WHAT THE EXERCISE ASKS:
Return the whole listing exactly, omitting the pictures.

INFORMATION PROVIDED:
....................
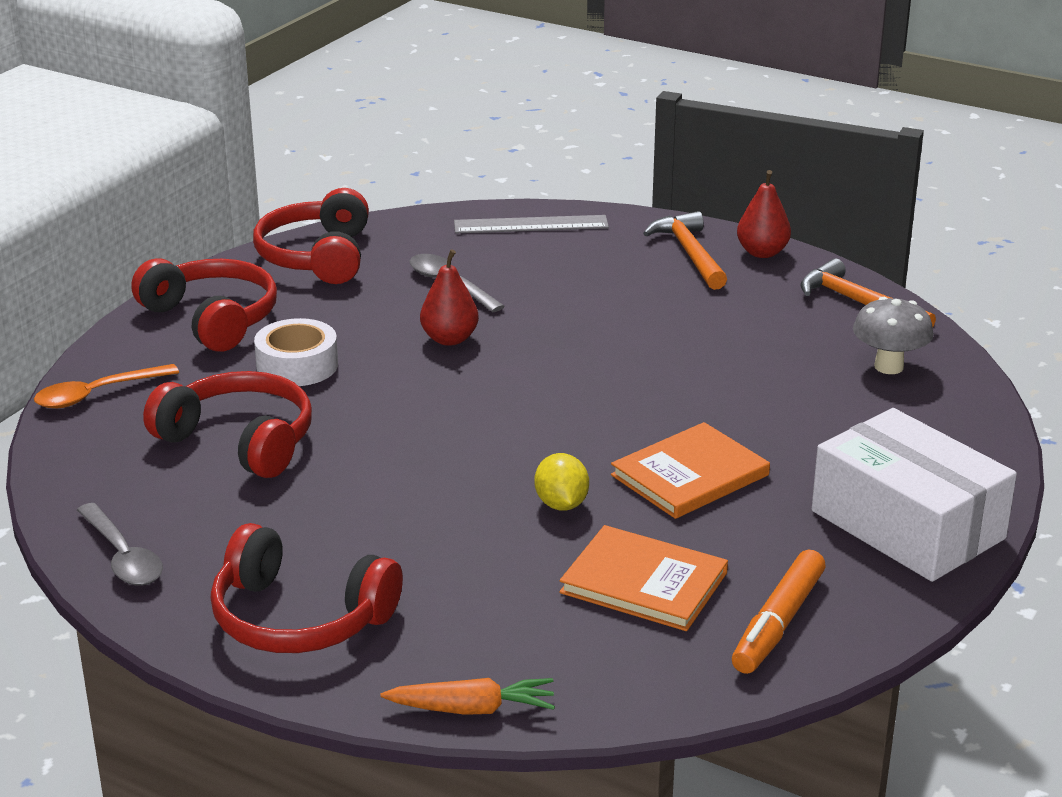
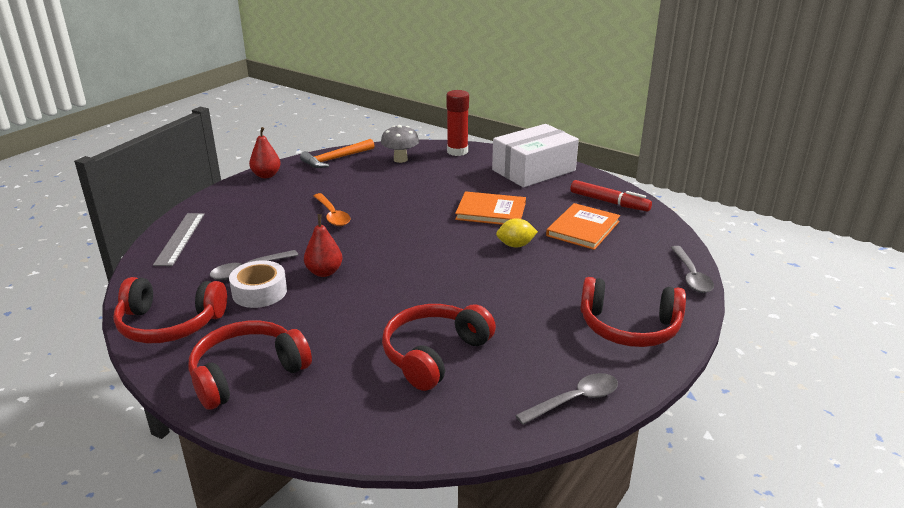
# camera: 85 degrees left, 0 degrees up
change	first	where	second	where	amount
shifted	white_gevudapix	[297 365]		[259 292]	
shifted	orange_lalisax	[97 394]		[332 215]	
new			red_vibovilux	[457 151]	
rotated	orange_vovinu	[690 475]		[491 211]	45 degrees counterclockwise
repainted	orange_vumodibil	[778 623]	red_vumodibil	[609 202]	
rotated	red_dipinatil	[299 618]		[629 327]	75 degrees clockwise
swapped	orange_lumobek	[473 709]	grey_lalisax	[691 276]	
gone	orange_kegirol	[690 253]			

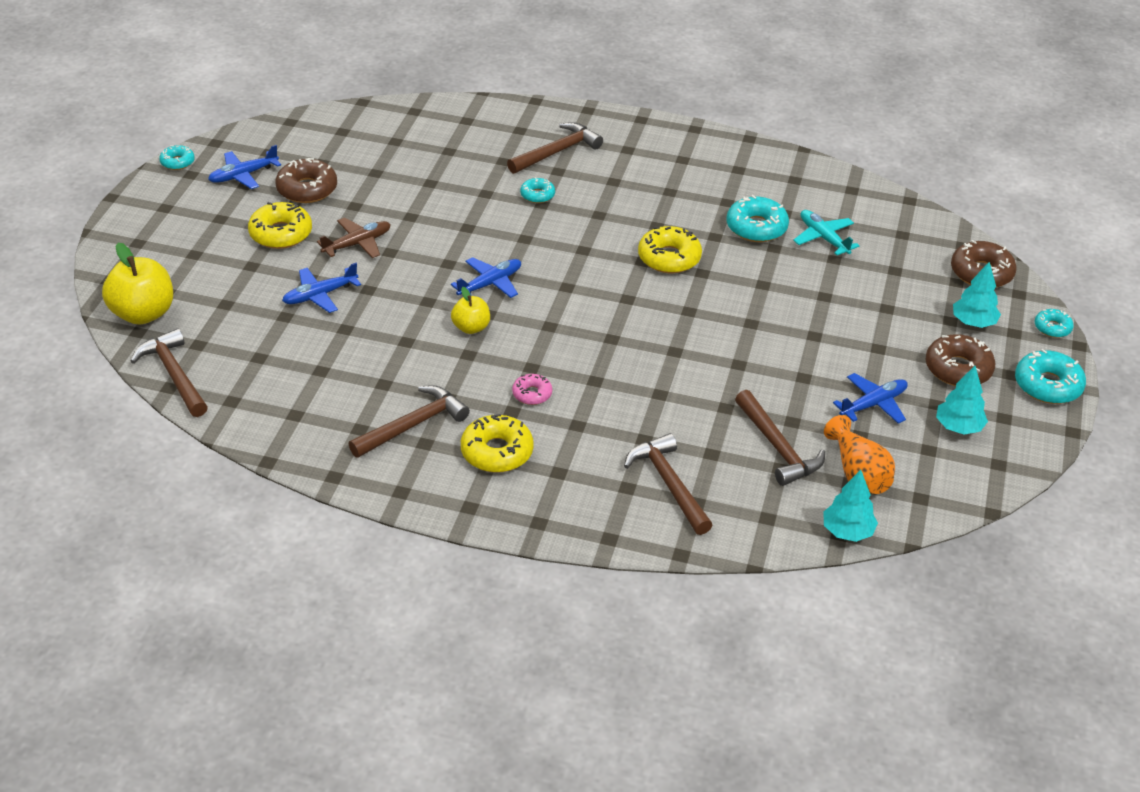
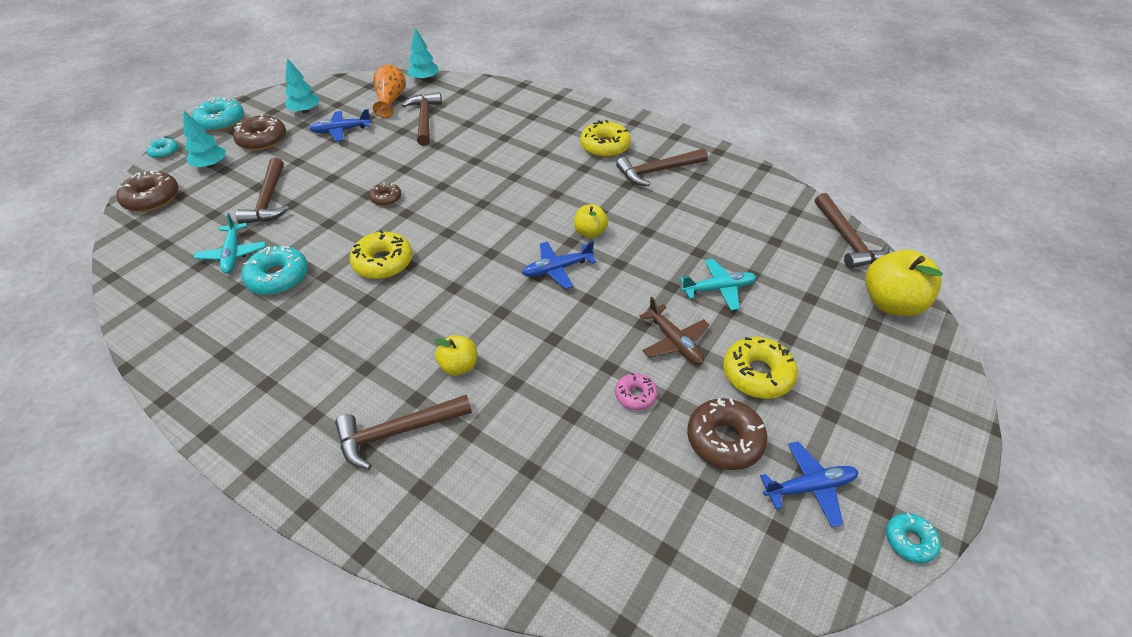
# camera: 160 degrees left, 5 degrees up
change	first	where	second	where	amount
shifted	brown_kegirol	[669 484]		[268 200]	
new			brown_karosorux	[386 198]	
swapped	turquoise_karosorux	[537 195]	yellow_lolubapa	[459 366]	
shifted	pink_karosorux	[532 394]		[635 395]	
rotated	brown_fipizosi	[357 244]		[674 341]	105 degrees counterclockwise
repainted	blue_fipizosi	[320 295]	turquoise_fipizosi	[718 289]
....................
SOLVED PROBLEM:
# camera: 85 degrees left, 0 degrees up
change	first	where	second	where	amount
shifted	white_gevudapix	[297 365]		[259 292]	
shifted	orange_lalisax	[97 394]		[332 215]	
new			red_vibovilux	[457 151]	
rotated	orange_vovinu	[690 475]		[491 211]	45 degrees counterclockwise
repainted	orange_vumodibil	[778 623]	red_vumodibil	[609 202]	
rotated	red_dipinatil	[299 618]		[629 327]	75 degrees clockwise
swapped	orange_lumobek	[473 709]	grey_lalisax	[691 276]	
gone	orange_kegirol	[690 253]			

# camera: 160 degrees left, 5 degrees up
change	first	where	second	where	amount
shifted	brown_kegirol	[669 484]		[268 200]	
new			brown_karosorux	[386 198]	
swapped	turquoise_karosorux	[537 195]	yellow_lolubapa	[459 366]	
shifted	pink_karosorux	[532 394]		[635 395]	
rotated	brown_fipizosi	[357 244]		[674 341]	105 degrees counterclockwise
repainted	blue_fipizosi	[320 295]	turquoise_fipizosi	[718 289]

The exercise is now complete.